____ Provided records

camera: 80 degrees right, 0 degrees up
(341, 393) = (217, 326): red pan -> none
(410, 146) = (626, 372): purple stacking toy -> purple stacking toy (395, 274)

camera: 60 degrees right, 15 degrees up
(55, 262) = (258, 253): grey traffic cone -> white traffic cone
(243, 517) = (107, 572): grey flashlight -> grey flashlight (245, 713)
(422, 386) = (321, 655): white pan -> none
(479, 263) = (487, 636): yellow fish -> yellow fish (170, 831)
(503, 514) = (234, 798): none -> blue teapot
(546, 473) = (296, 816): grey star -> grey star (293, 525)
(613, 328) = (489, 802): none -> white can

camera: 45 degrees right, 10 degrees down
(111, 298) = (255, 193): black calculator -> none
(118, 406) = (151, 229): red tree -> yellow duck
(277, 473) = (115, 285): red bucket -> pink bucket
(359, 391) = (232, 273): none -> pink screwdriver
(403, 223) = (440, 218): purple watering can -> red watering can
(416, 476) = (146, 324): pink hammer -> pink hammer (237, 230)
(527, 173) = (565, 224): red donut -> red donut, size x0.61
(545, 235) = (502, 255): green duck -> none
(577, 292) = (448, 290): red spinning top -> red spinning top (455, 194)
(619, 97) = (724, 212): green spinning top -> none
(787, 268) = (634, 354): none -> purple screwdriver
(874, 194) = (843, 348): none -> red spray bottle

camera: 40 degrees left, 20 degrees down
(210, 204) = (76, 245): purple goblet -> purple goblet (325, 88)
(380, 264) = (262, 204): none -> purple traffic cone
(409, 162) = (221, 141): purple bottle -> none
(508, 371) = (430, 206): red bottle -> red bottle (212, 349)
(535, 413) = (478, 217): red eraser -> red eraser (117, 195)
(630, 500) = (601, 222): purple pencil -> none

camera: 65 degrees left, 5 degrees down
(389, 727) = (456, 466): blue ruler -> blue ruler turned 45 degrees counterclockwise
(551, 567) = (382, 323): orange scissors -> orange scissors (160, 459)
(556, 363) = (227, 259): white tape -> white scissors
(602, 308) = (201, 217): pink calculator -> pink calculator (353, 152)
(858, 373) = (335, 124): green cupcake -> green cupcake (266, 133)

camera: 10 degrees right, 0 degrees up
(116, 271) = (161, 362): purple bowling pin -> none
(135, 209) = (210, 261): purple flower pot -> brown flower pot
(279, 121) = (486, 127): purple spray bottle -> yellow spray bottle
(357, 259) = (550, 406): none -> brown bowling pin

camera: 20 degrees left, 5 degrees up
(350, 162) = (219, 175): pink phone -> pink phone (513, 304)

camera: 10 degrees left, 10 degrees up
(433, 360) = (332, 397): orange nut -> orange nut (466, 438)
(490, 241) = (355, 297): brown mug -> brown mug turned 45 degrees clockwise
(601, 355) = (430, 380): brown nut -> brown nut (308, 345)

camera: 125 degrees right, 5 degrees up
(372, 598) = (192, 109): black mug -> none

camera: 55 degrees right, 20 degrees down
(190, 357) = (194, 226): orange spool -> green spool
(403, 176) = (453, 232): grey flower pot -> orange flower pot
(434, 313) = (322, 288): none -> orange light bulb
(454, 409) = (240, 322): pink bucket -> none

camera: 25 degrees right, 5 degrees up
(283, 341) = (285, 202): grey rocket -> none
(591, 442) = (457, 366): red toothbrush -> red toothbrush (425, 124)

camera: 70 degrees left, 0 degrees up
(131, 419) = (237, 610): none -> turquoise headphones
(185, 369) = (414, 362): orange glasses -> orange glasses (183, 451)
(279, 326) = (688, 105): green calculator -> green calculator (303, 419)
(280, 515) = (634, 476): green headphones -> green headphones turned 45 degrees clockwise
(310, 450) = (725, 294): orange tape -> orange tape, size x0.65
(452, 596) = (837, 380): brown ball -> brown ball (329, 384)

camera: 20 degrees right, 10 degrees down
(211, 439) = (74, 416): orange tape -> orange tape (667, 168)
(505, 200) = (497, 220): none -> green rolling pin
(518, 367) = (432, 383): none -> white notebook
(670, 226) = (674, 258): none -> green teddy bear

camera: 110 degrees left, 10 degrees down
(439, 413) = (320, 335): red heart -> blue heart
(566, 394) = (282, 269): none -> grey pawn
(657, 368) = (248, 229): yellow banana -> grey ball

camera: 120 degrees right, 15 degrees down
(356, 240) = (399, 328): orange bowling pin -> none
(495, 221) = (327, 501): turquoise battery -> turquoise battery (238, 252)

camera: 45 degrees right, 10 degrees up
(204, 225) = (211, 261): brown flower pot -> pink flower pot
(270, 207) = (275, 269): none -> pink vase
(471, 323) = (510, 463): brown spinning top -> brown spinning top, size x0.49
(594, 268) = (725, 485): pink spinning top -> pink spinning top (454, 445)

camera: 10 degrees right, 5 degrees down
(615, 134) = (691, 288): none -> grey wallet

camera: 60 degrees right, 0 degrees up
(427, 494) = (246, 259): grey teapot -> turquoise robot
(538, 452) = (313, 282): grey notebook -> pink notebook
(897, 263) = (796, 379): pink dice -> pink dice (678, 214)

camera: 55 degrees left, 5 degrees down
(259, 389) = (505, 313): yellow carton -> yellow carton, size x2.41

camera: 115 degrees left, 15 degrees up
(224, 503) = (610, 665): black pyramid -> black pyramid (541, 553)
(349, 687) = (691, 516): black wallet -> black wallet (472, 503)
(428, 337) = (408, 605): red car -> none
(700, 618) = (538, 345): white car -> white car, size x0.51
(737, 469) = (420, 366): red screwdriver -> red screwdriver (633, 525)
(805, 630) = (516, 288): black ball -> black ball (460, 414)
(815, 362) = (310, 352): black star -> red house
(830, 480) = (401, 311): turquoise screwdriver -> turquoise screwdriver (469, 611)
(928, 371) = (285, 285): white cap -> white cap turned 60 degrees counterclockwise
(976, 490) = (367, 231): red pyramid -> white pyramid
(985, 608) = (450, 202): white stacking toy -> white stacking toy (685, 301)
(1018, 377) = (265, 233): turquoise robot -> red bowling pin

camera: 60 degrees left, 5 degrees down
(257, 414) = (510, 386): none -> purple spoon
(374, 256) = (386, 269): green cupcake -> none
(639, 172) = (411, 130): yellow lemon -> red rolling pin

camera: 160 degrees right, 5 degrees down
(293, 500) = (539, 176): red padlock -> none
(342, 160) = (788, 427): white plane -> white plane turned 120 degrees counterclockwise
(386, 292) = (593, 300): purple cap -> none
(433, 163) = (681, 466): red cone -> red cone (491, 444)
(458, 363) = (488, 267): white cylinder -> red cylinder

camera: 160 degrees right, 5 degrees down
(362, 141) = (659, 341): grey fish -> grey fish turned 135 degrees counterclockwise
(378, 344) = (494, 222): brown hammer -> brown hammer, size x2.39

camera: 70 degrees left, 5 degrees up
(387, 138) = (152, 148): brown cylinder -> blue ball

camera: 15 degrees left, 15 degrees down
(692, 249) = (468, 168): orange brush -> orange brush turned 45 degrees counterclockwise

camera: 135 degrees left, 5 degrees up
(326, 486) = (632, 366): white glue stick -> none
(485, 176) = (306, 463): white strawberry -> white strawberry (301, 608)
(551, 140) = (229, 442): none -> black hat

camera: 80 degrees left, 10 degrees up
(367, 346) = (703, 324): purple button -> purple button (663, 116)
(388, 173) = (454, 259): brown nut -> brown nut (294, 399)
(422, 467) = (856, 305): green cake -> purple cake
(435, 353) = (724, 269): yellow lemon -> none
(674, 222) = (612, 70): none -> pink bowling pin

________

Required action:
Word for word, restate the lines of the listing above starting at the line with "(422, 386) = (321, 655): white pan -> none" and ending at the line with "(545, 235) = (502, 255): green duck -> none", and nothing outside them.

Answer to this exercise:
(422, 386) = (321, 655): white pan -> none
(479, 263) = (487, 636): yellow fish -> yellow fish (170, 831)
(503, 514) = (234, 798): none -> blue teapot
(546, 473) = (296, 816): grey star -> grey star (293, 525)
(613, 328) = (489, 802): none -> white can

camera: 45 degrees right, 10 degrees down
(111, 298) = (255, 193): black calculator -> none
(118, 406) = (151, 229): red tree -> yellow duck
(277, 473) = (115, 285): red bucket -> pink bucket
(359, 391) = (232, 273): none -> pink screwdriver
(403, 223) = (440, 218): purple watering can -> red watering can
(416, 476) = (146, 324): pink hammer -> pink hammer (237, 230)
(527, 173) = (565, 224): red donut -> red donut, size x0.61
(545, 235) = (502, 255): green duck -> none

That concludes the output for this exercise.